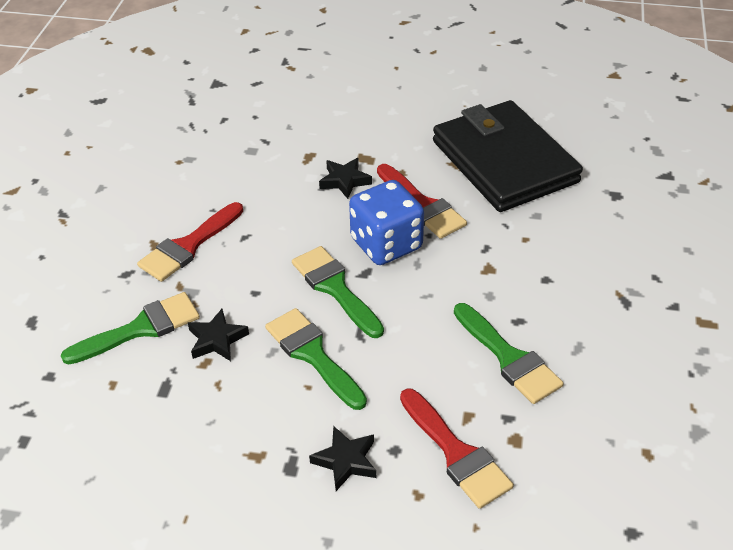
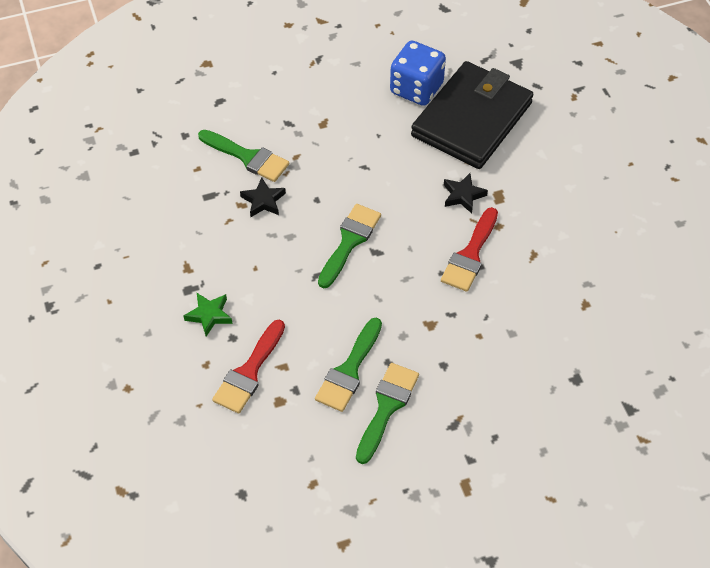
camera: 60 degrees right, 10 degrees up
(188, 246) = (334, 141): red brush -> none
(313, 354) = (283, 257): green brush -> green brush (387, 407)
(346, 461) = (209, 315): black star -> green star
(386, 244) = (413, 251): blue dice -> blue dice (416, 88)
(504, 161) = (562, 287): black wallet -> black wallet (472, 119)

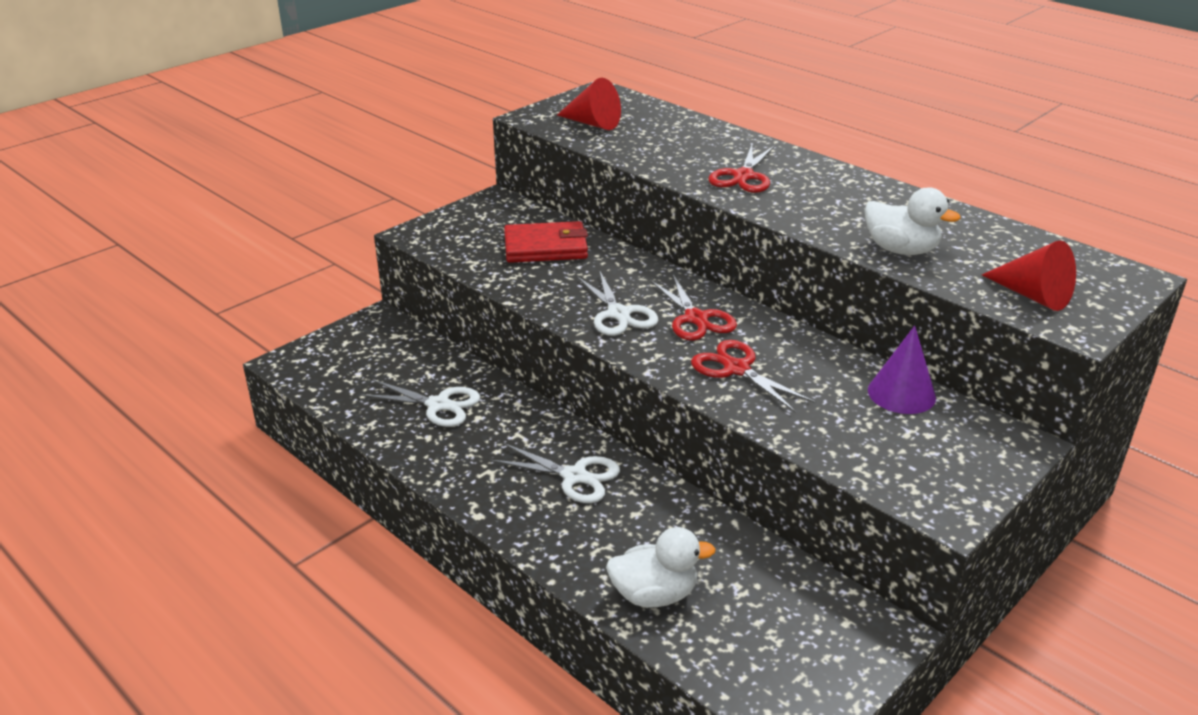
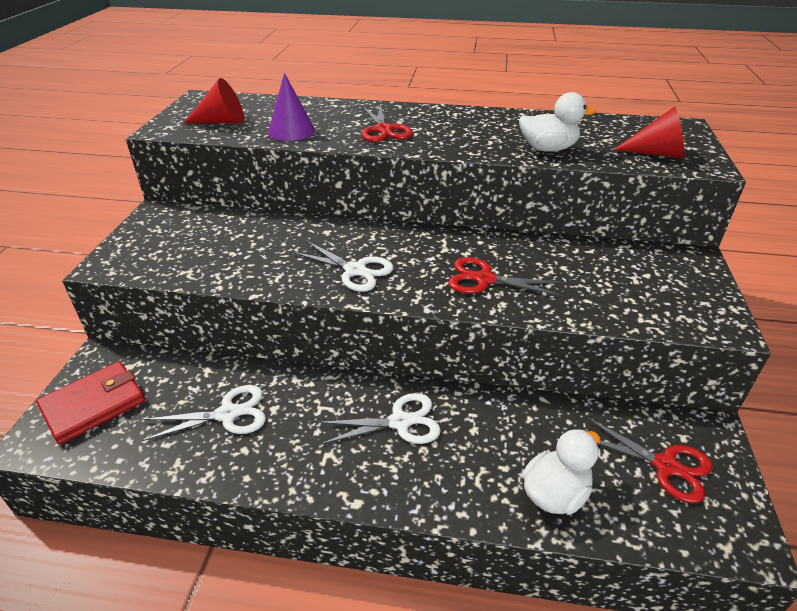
camera: 35 degrees left, 5 degrees up
(546, 247) = (240, 237): red wallet -> red wallet (94, 404)
(696, 318) = (414, 252): red scissors -> red scissors (665, 466)
(901, 393) = (599, 253): purple cone -> purple cone (291, 131)

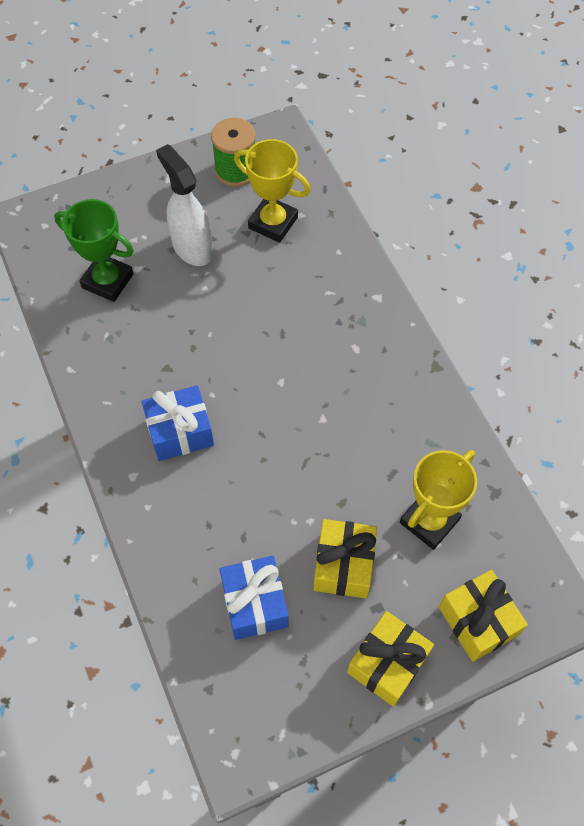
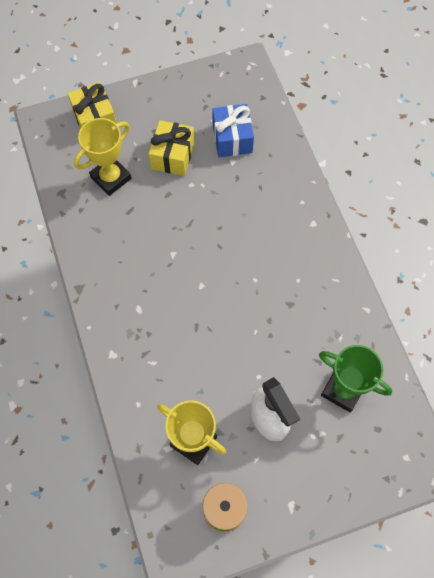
camera: 175 degrees left, 5 degrees up
(180, 432) = (279, 252): blue gift -> none
(387, 663) = (155, 102): yellow gift -> none

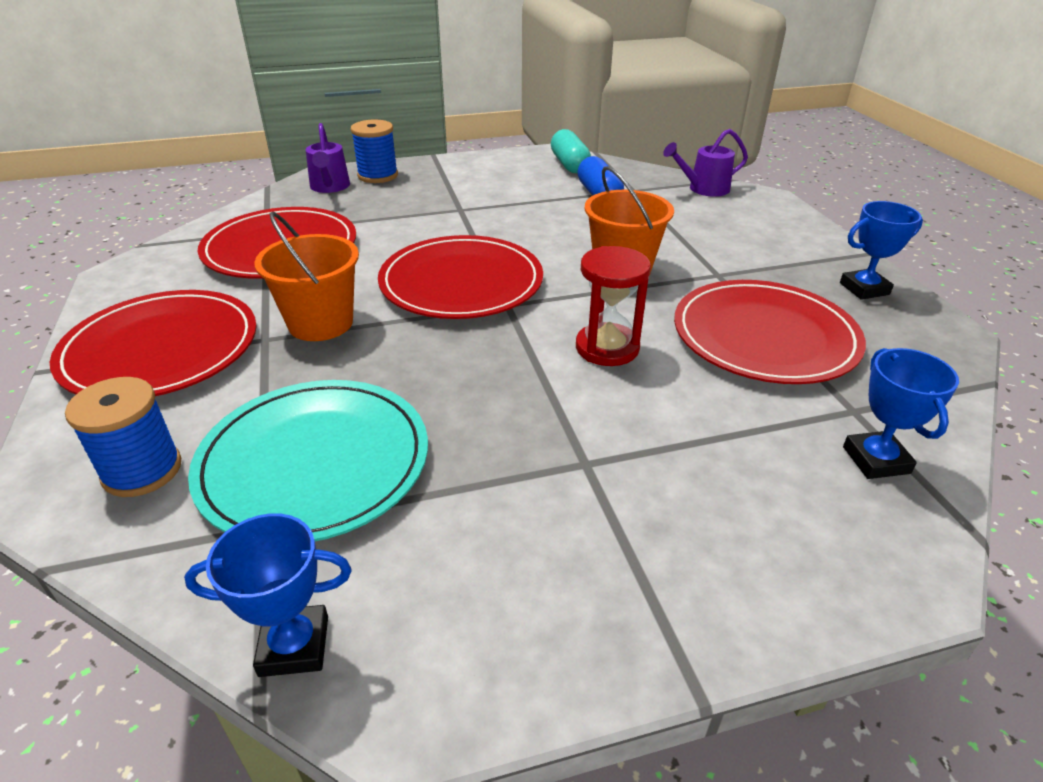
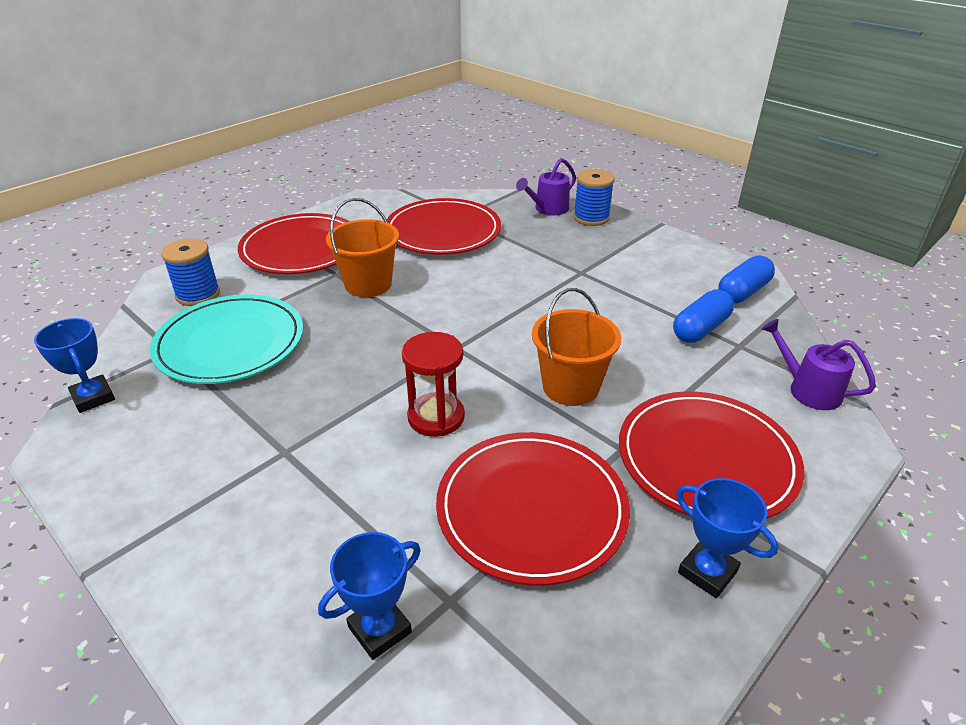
camera: 60 degrees right, 0 degrees up
(461, 282) = (468, 316): red plate -> red plate (706, 459)
(569, 164) = (743, 292): turquoise capsule -> blue capsule

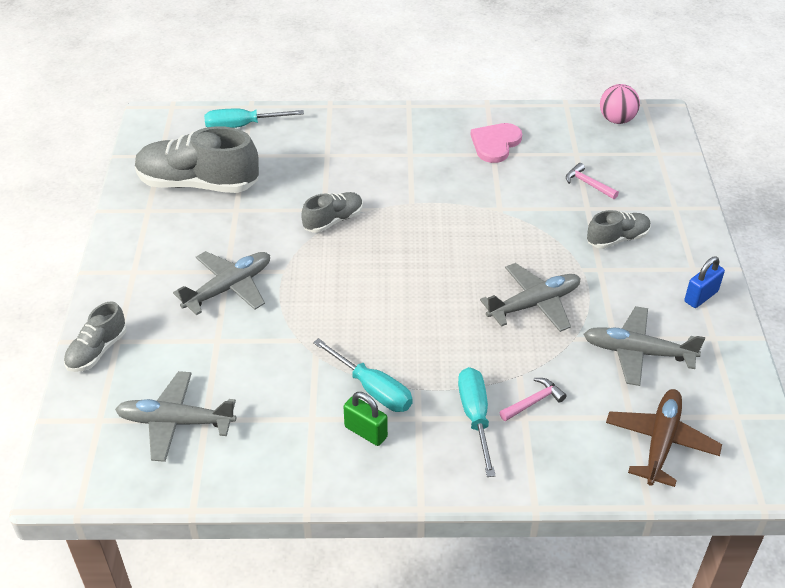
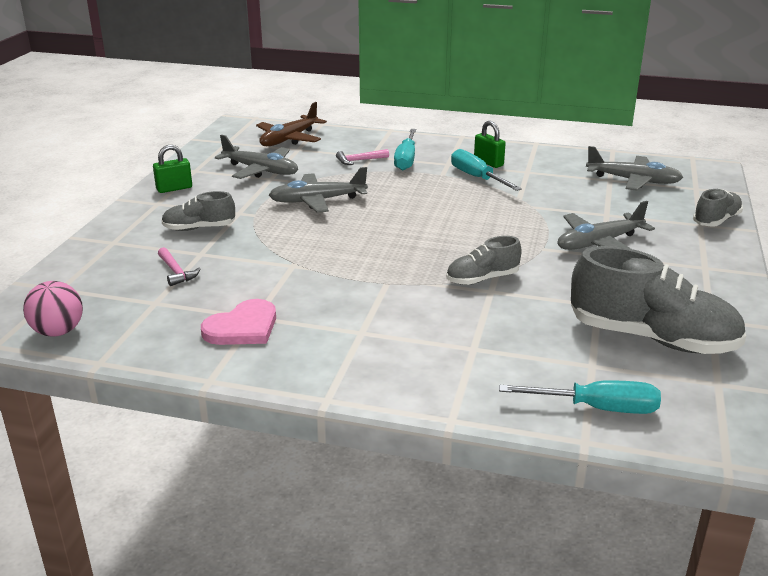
camera: 165 degrees left, 15 degrees down
(701, 296) = (174, 188): blue padlock -> green padlock

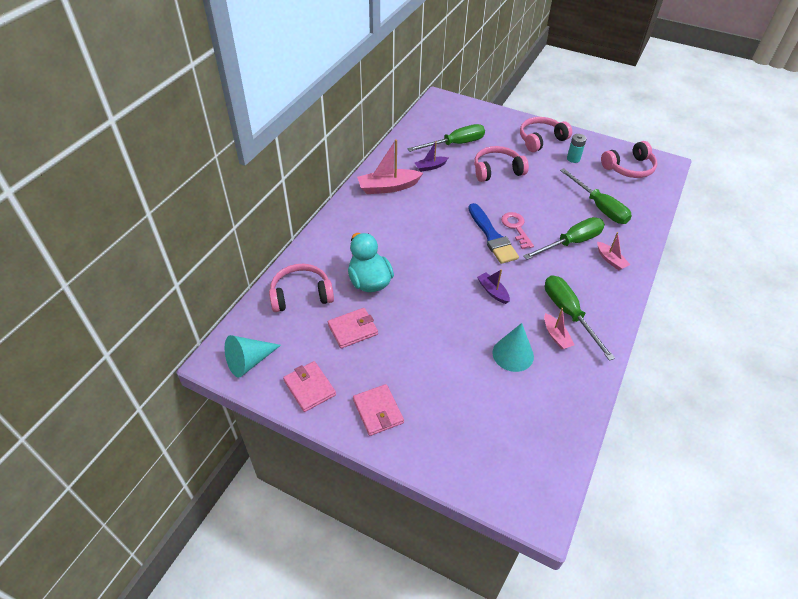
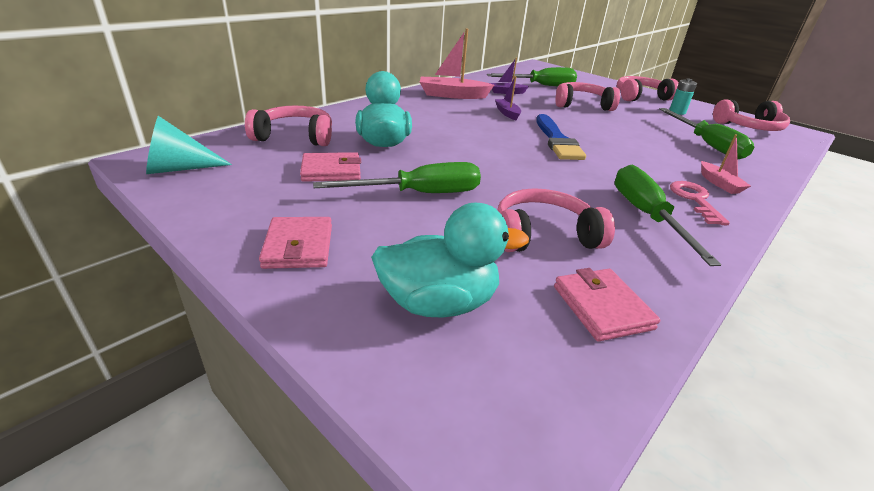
camera: 15 degrees right, 15 degrees down
(309, 388) = (227, 204): pink wallet -> pink wallet (602, 307)
(475, 429) = (439, 303): none -> turquoise duck
(492, 291) = (538, 177): purple boat -> purple boat (507, 113)
(513, 354) = (544, 235): turquoise cone -> pink headphones
(516, 227) = (590, 140): pink key -> pink key (694, 200)
(556, 336) = (620, 232): pink boat -> none
(571, 242) = (663, 161): green screwdriver -> green screwdriver (419, 194)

+ + + +

Problem to work on:
Starting at the line that holds "camera: 175 degrees left, 5 degrees up", copy each line exactly through the end of the material above, keeping both ends and dropping the pictures.

Finished task:
camera: 175 degrees left, 5 degrees up
(180, 432) = (279, 252): blue gift -> none
(387, 663) = (155, 102): yellow gift -> none

camera: 60 degrees right, 0 degrees up
(461, 282) = (468, 316): red plate -> red plate (706, 459)
(569, 164) = (743, 292): turquoise capsule -> blue capsule

camera: 165 degrees left, 15 degrees down
(701, 296) = (174, 188): blue padlock -> green padlock

camera: 15 degrees right, 15 degrees down
(309, 388) = (227, 204): pink wallet -> pink wallet (602, 307)
(475, 429) = (439, 303): none -> turquoise duck
(492, 291) = (538, 177): purple boat -> purple boat (507, 113)
(513, 354) = (544, 235): turquoise cone -> pink headphones
(516, 227) = (590, 140): pink key -> pink key (694, 200)
(556, 336) = (620, 232): pink boat -> none
(571, 242) = (663, 161): green screwdriver -> green screwdriver (419, 194)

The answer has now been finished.